All records, minus the pictures: write them out exactly.

[Start of Attachment]

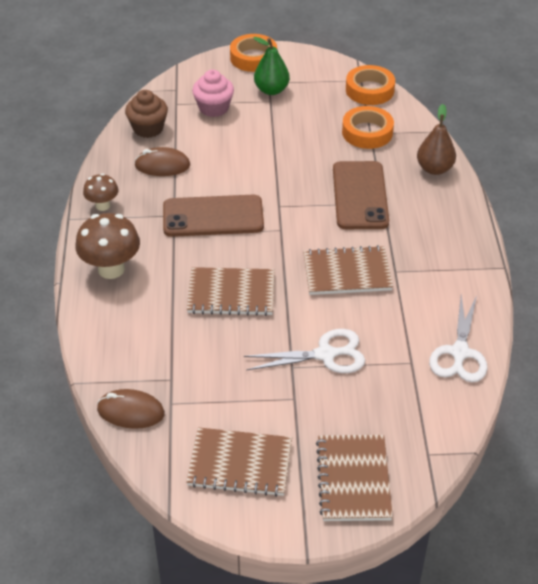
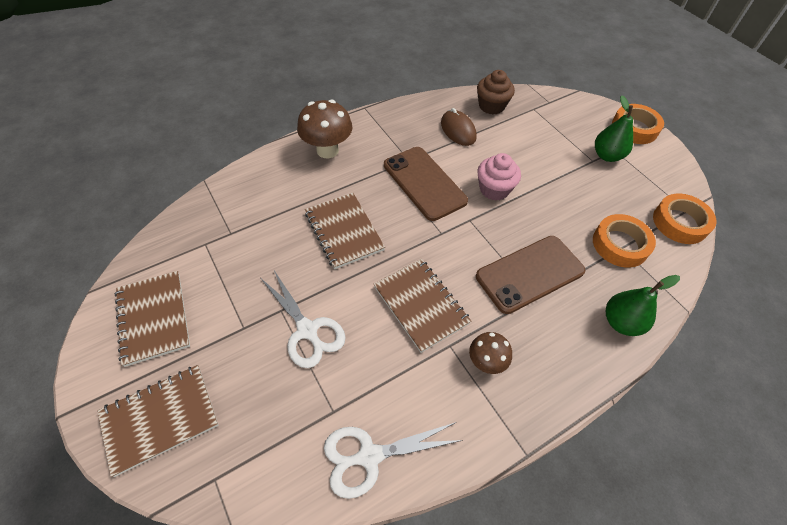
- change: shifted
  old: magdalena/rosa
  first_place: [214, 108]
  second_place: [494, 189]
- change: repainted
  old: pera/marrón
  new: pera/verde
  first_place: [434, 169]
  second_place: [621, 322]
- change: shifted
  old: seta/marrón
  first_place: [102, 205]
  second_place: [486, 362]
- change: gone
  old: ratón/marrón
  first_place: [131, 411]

[End of Attachment]

* [Your response]
- change: shifted
  old: magdalena/rosa
  first_place: [214, 108]
  second_place: [494, 189]
- change: repainted
  old: pera/marrón
  new: pera/verde
  first_place: [434, 169]
  second_place: [621, 322]
- change: shifted
  old: seta/marrón
  first_place: [102, 205]
  second_place: [486, 362]
- change: gone
  old: ratón/marrón
  first_place: [131, 411]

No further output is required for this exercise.